[Collection entries]
※
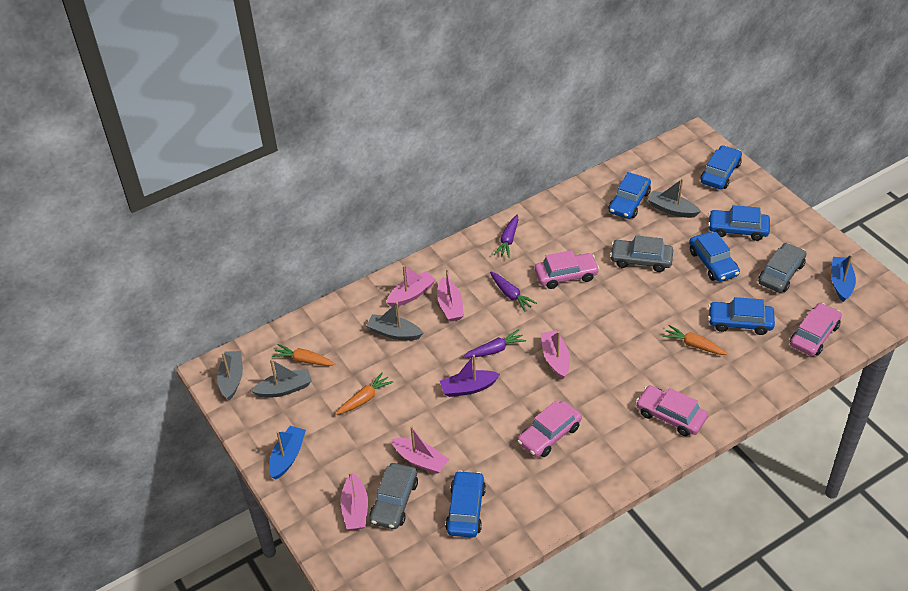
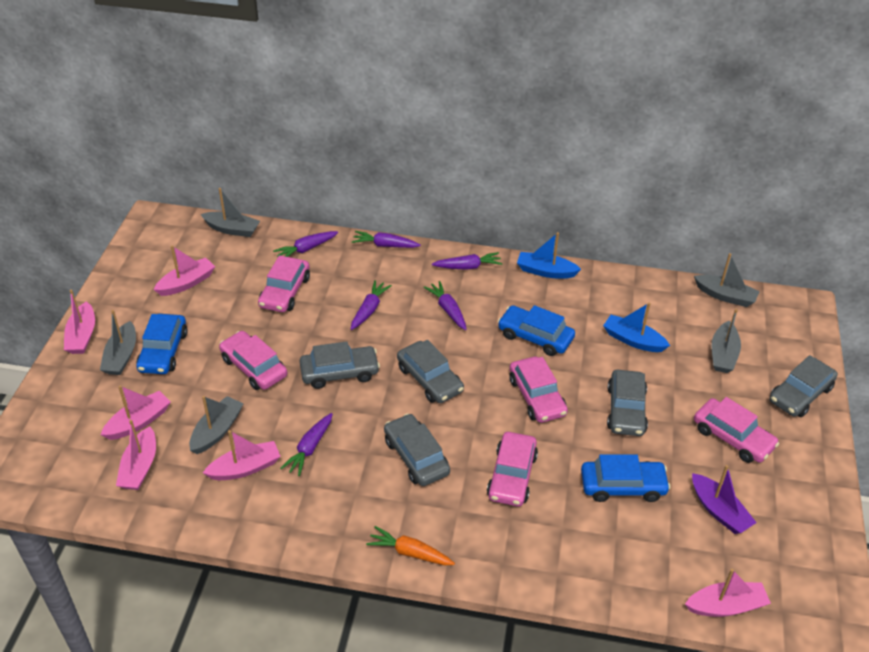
blue car: 6 -> 3
grey boat: 4 -> 5
grey car: 3 -> 5
orange carrot: 3 -> 1
pink boat: 5 -> 6
pink car: 4 -> 5
purple carrot: 3 -> 6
※
■ Work to be completed
Please transcribe each line above exactly, but leave the images out.

■ Result for this exercise
blue car: 6 -> 3
grey boat: 4 -> 5
grey car: 3 -> 5
orange carrot: 3 -> 1
pink boat: 5 -> 6
pink car: 4 -> 5
purple carrot: 3 -> 6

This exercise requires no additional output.